THE TASK | Restate, exactly as written, the entries below from the line that holds "(235, 316) = (422, 323): white" through the line that holds "(404, 292) = (666, 222): none". Pictures are not part of the copy.

*** INFORMATION GIVEN Section Begins ***

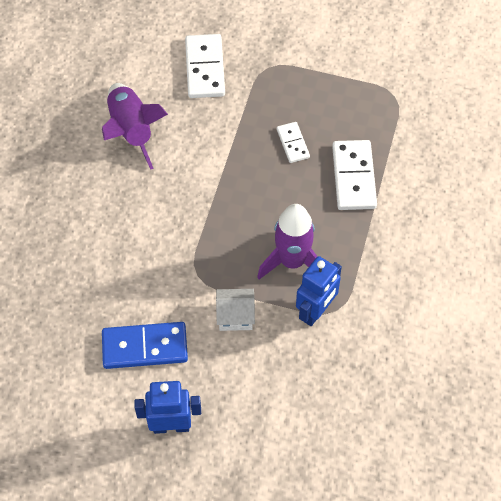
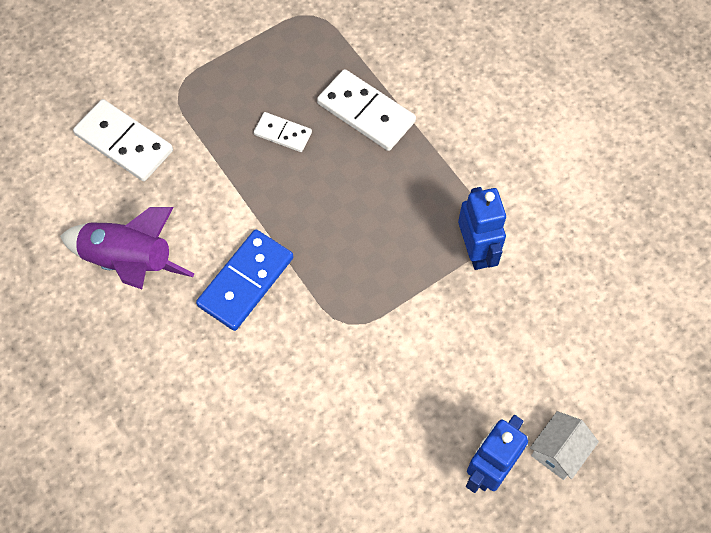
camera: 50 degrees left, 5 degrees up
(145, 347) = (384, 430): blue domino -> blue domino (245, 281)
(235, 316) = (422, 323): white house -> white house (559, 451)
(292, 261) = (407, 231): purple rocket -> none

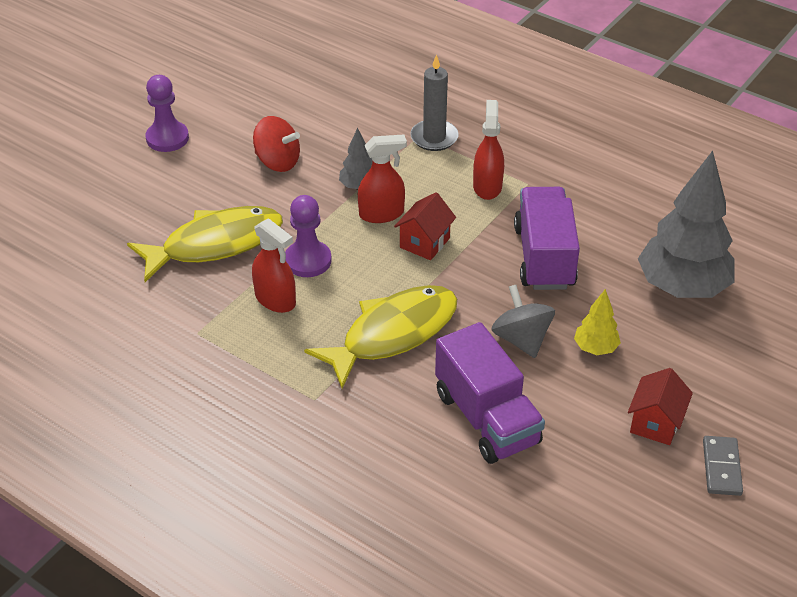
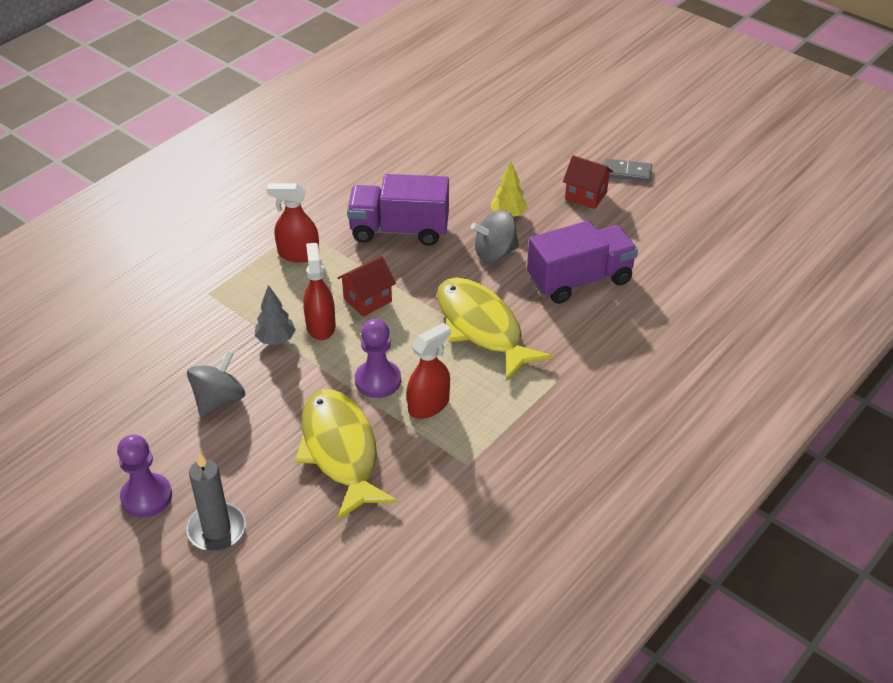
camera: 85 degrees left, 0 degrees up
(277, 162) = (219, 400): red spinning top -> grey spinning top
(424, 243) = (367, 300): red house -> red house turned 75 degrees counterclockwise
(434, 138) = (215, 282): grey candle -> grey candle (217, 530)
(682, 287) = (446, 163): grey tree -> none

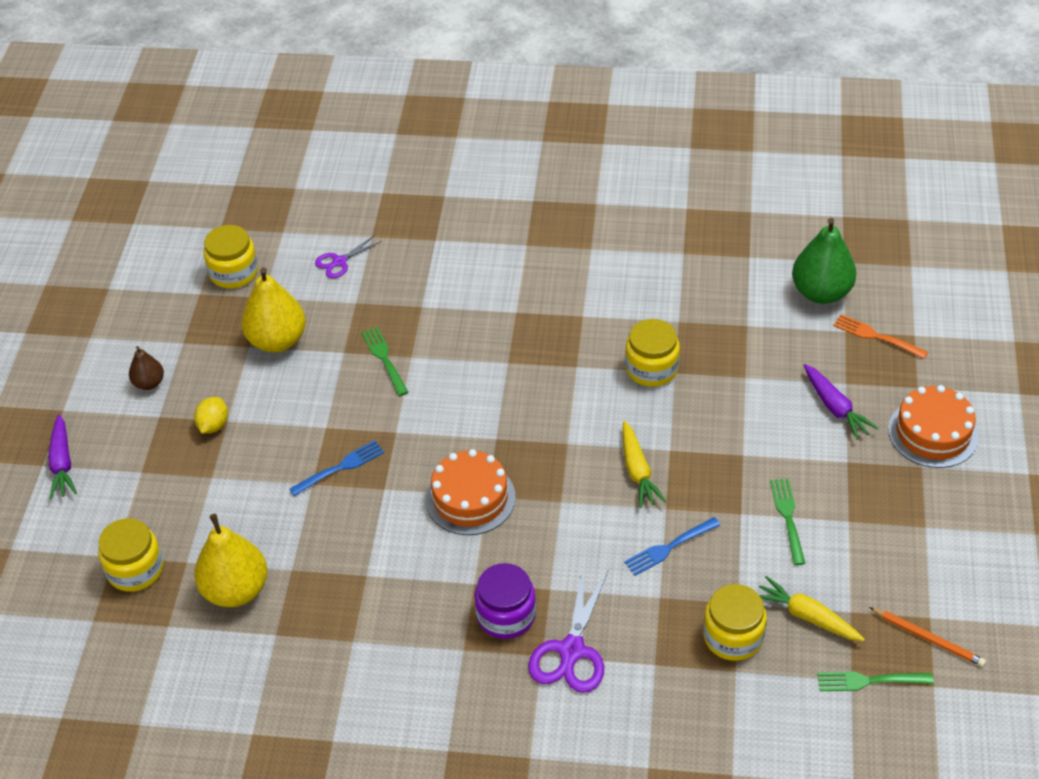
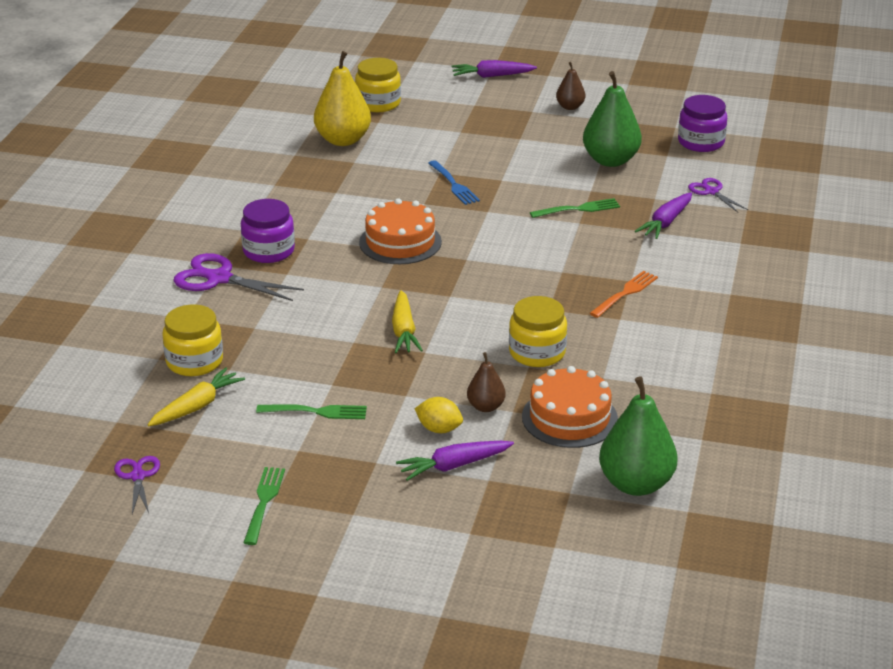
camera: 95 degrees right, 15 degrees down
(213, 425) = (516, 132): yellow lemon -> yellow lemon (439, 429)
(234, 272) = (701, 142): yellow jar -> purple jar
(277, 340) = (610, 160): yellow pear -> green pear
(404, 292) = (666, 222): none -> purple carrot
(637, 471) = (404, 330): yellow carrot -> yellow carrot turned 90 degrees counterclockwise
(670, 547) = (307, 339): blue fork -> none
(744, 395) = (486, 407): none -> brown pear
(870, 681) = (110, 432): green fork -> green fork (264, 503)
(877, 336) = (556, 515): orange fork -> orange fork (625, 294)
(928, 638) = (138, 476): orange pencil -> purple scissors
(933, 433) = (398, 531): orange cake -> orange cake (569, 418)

*** INFORMATION GIVEN Section Ends ***

RESPONSE TO THE EXERCISE |
(235, 316) = (422, 323): white house -> white house (559, 451)
(292, 261) = (407, 231): purple rocket -> none

camera: 85 degrees left, 0 degrees up
(277, 162) = (219, 400): red spinning top -> grey spinning top
(424, 243) = (367, 300): red house -> red house turned 75 degrees counterclockwise
(434, 138) = (215, 282): grey candle -> grey candle (217, 530)
(682, 287) = (446, 163): grey tree -> none

camera: 95 degrees right, 15 degrees down
(213, 425) = (516, 132): yellow lemon -> yellow lemon (439, 429)
(234, 272) = (701, 142): yellow jar -> purple jar
(277, 340) = (610, 160): yellow pear -> green pear
(404, 292) = (666, 222): none -> purple carrot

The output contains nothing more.